Start of Block
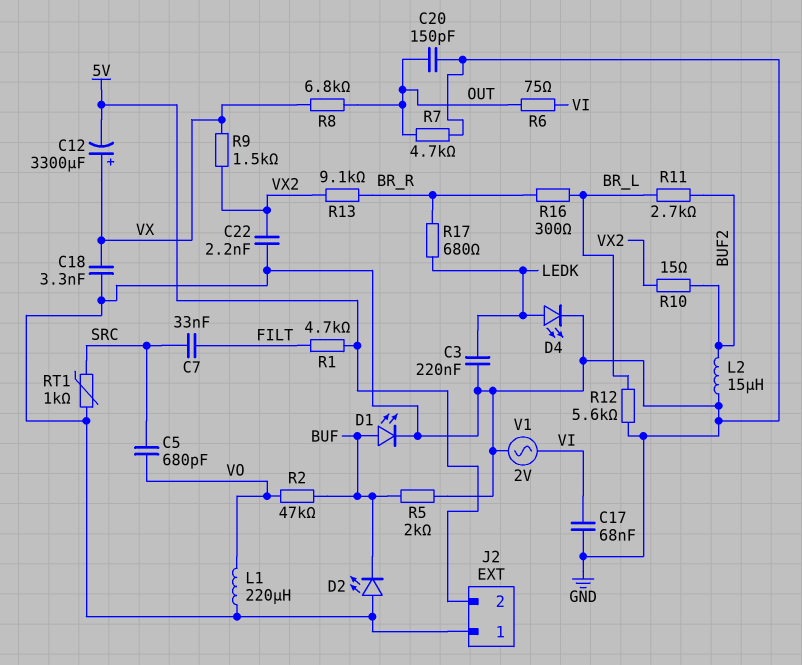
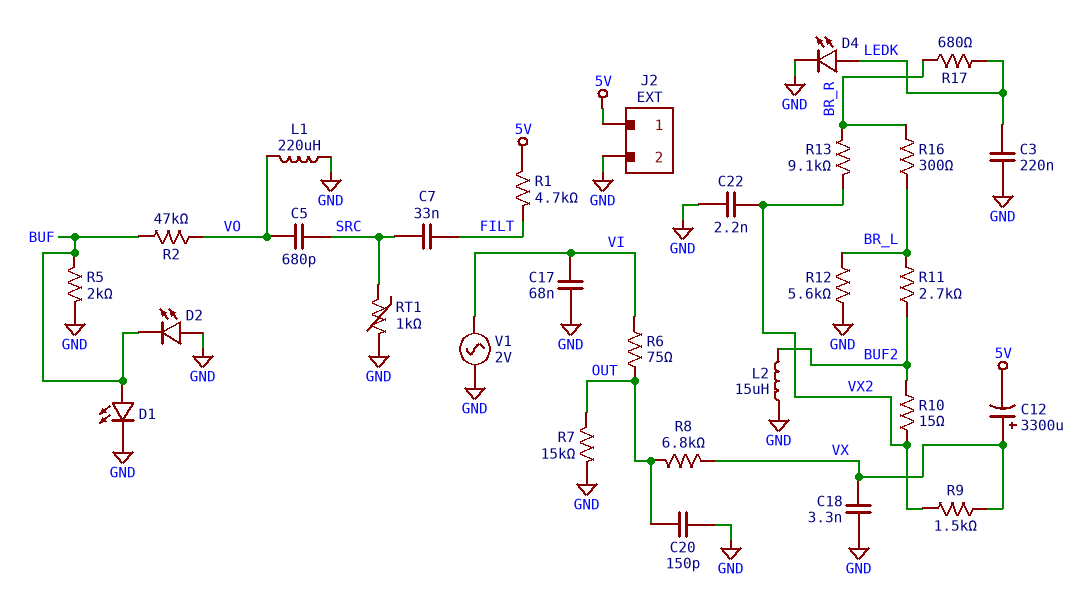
J2 pin 1: GND -> 5V
J2 pin 2: 5V -> GND
R7: 4.7k (GND, OUT) -> 15k (GND, OUT)

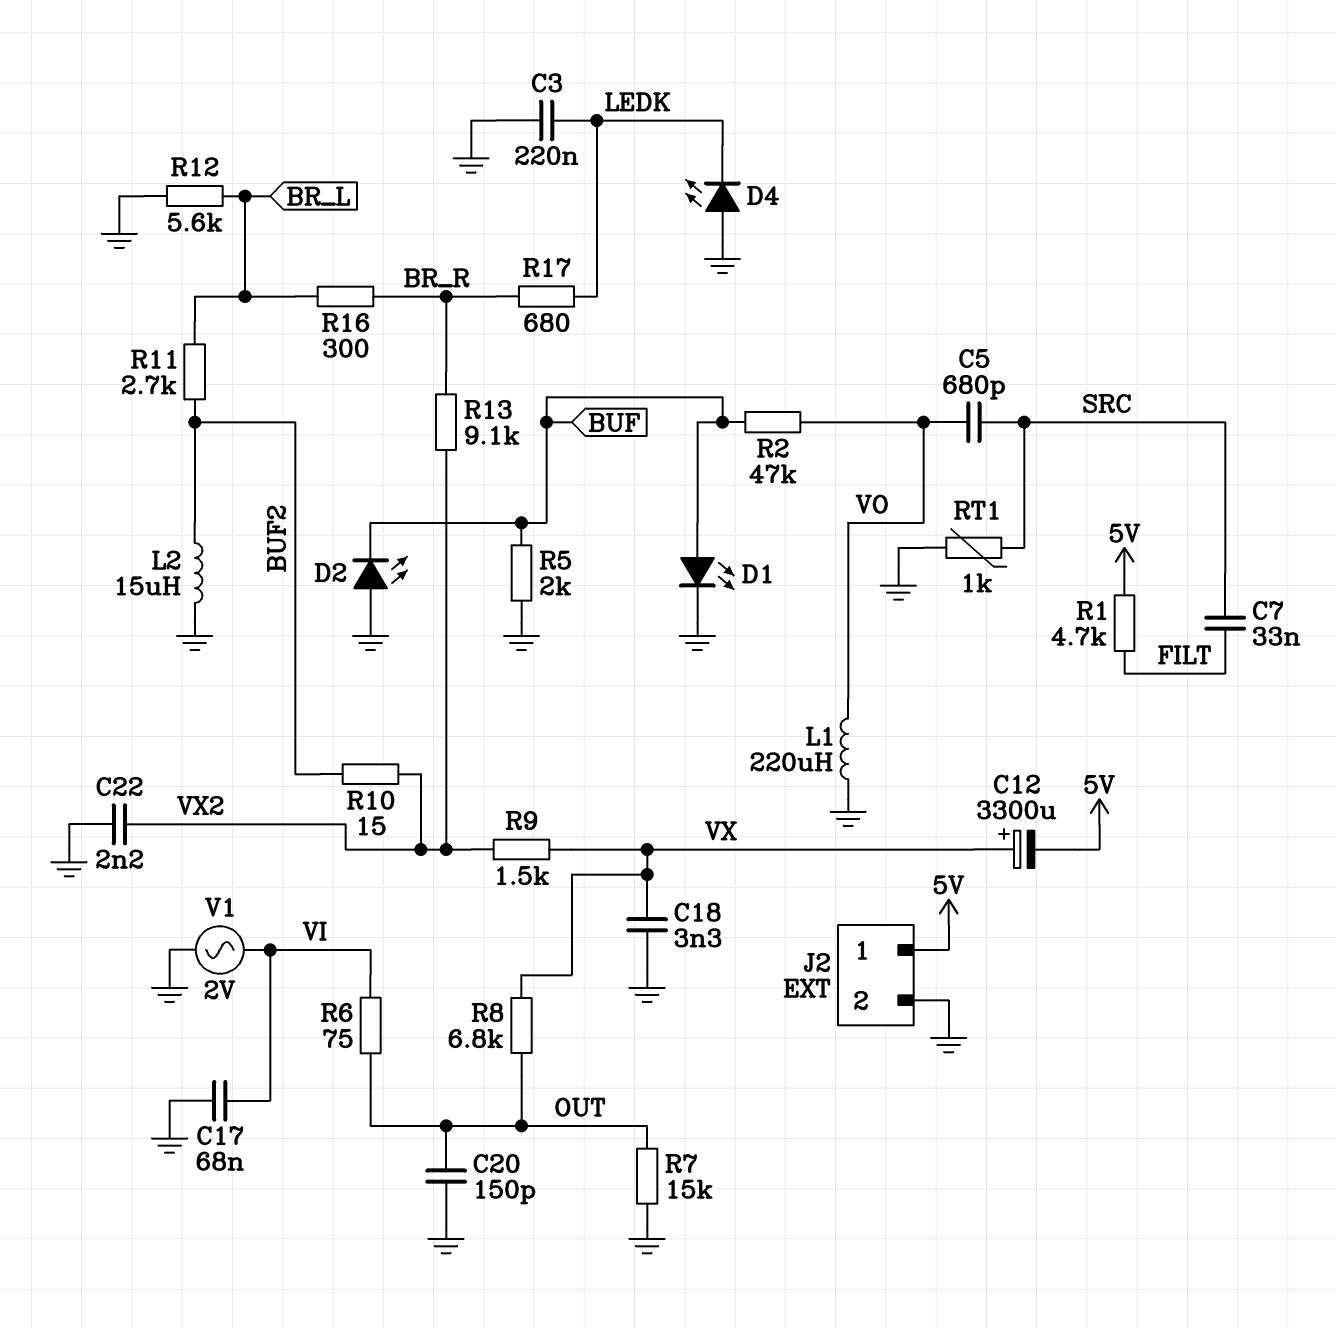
D4: LED (A LEDK, K GND) -> LED (A GND, K LEDK)

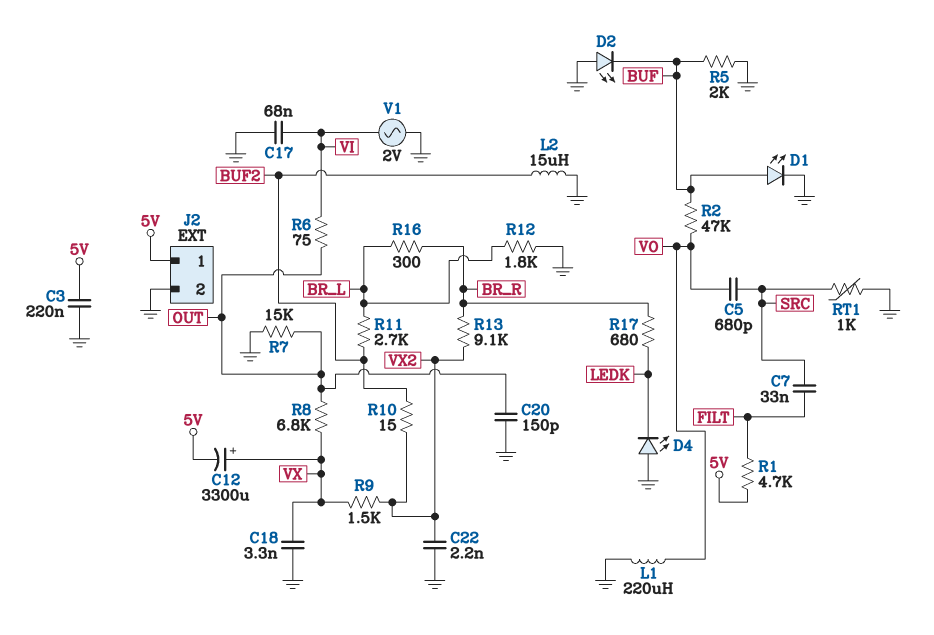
C3: 220nF (GND, LEDK) -> 220nF (5V, GND)
R12: 5.6k (BR_L, GND) -> 1.8k (BR_L, GND)

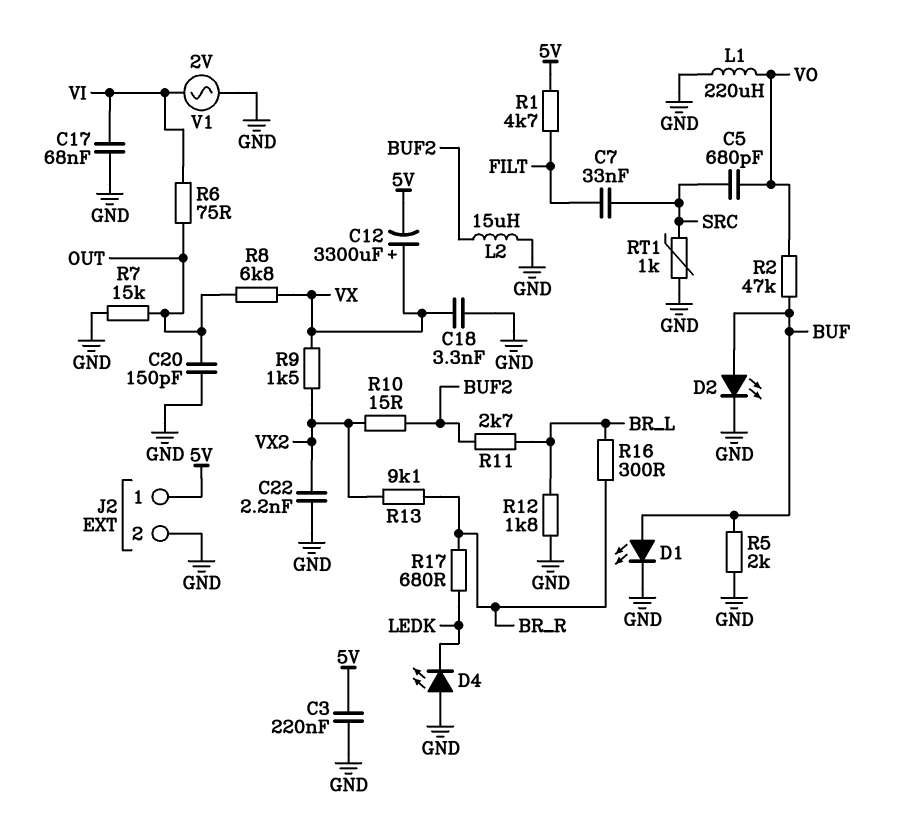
D2: LED (A GND, K BUF) -> LED (A BUF, K GND)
End of Block
Assignment
Every line of the material above that has the string "LEDK" needs pulling out.

Answer to this task
D4: LED (A LEDK, K GND) -> LED (A GND, K LEDK)
C3: 220nF (GND, LEDK) -> 220nF (5V, GND)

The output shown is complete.